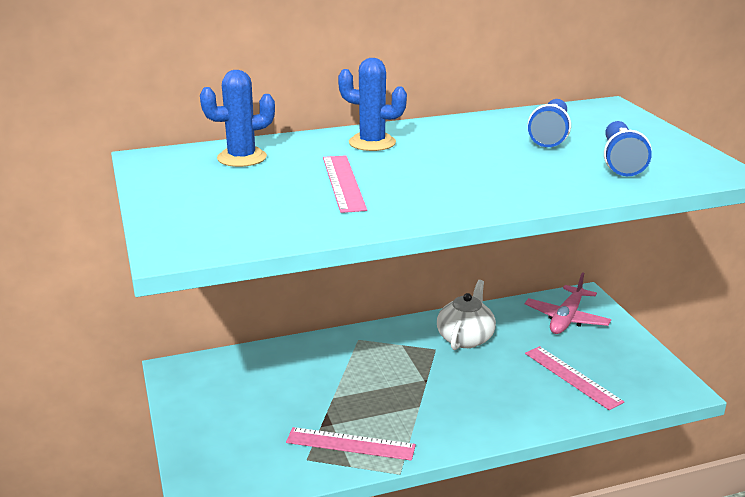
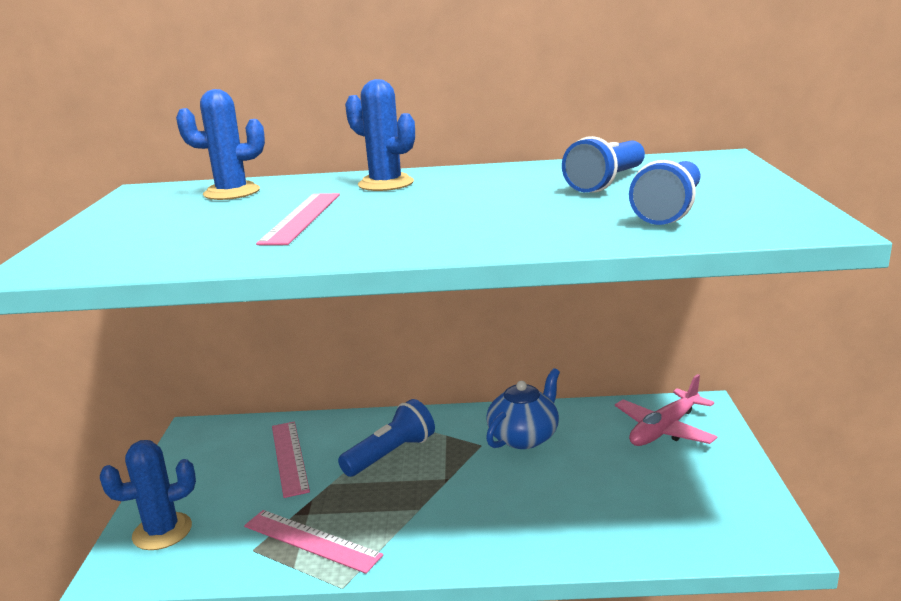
camera: 20 degrees right, 5 degrees down
(216, 458) = (162, 531): none -> blue cactus
(367, 367) = (390, 454): none -> blue flashlight
(465, 338) = (524, 437): white teapot -> blue teapot
(572, 377) = (631, 502): pink ruler -> pink ruler (290, 457)

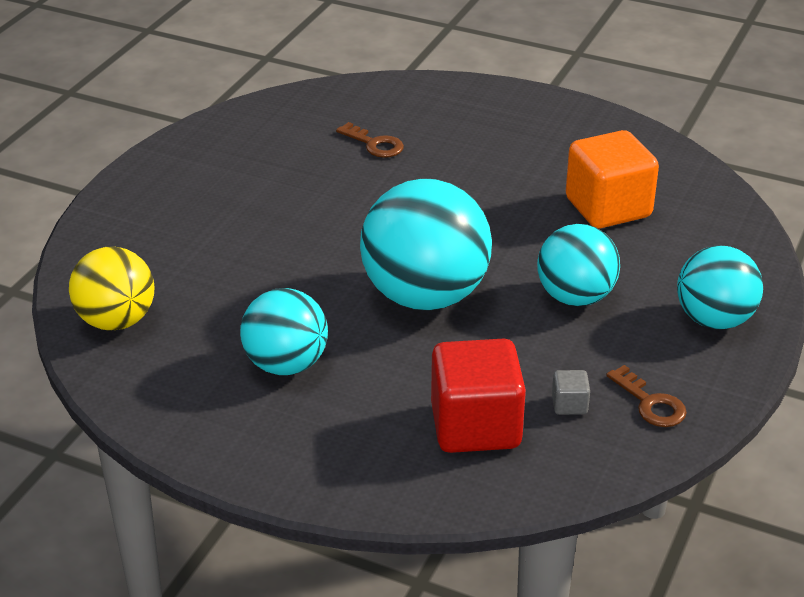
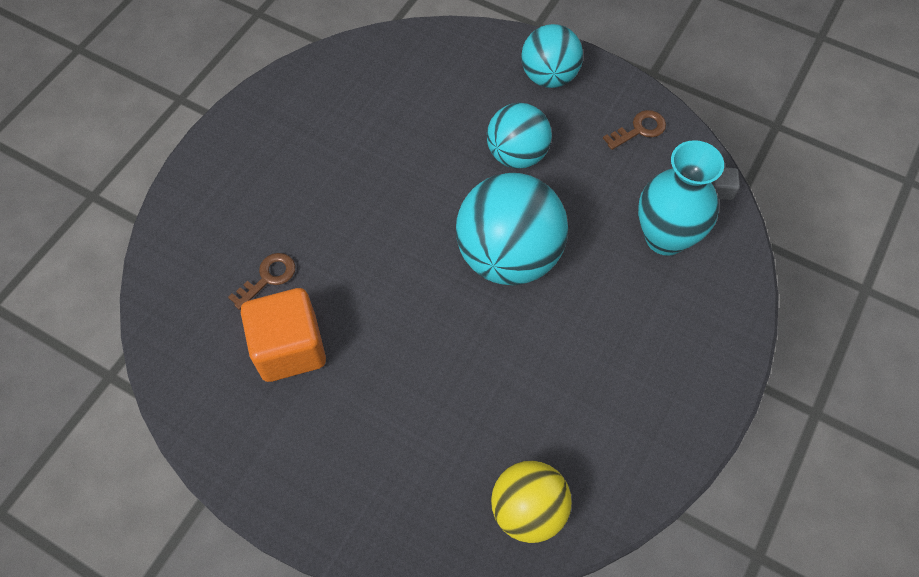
camera: 85 degrees left, 25 degrees up
(286, 364) = (593, 365): turquoise ball -> none
(475, 426) = (665, 237): red cube -> turquoise vase
(569, 405) = (641, 177): grey cube -> grey cube (720, 190)
(608, 208) = (400, 115): orange cube -> orange cube (289, 348)

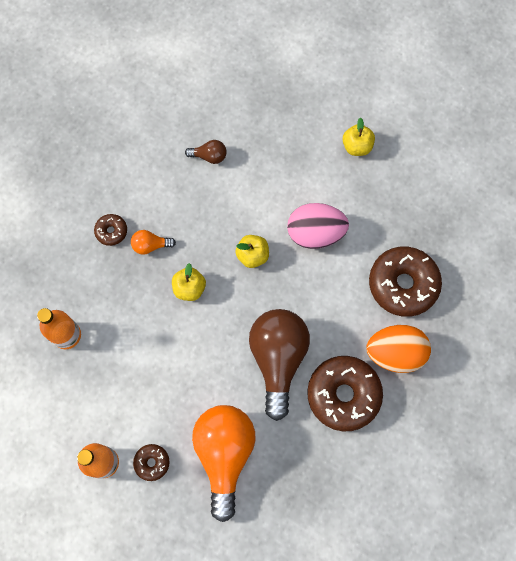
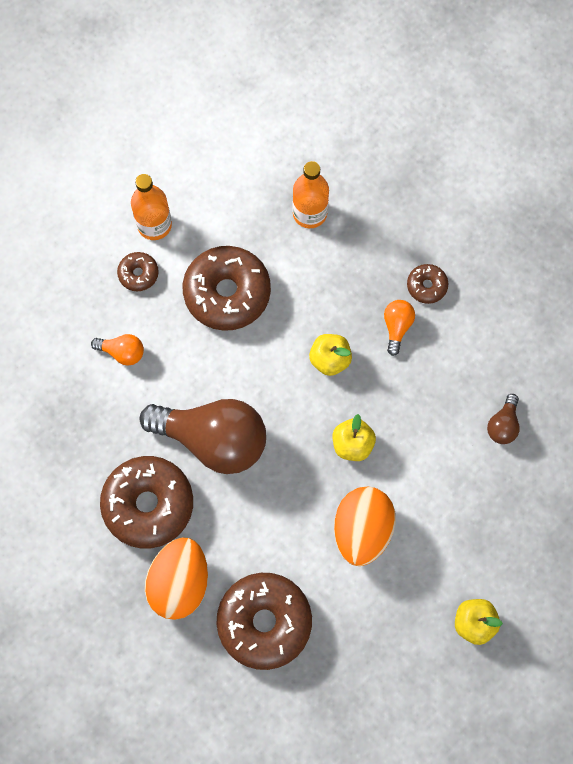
camera: 105 degrees right, 0 degrees up
(152, 383) = (227, 293): none -> brown donut
(224, 454) = (122, 352): orange light bulb -> orange light bulb, size x0.43
(315, 233) = (362, 530): pink egg -> orange egg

» Task instructions: From the "(152, 383) = (227, 293): none -> brown donut" line to the close of the listing, restate each line word for word.

» Task solution:
(152, 383) = (227, 293): none -> brown donut
(224, 454) = (122, 352): orange light bulb -> orange light bulb, size x0.43
(315, 233) = (362, 530): pink egg -> orange egg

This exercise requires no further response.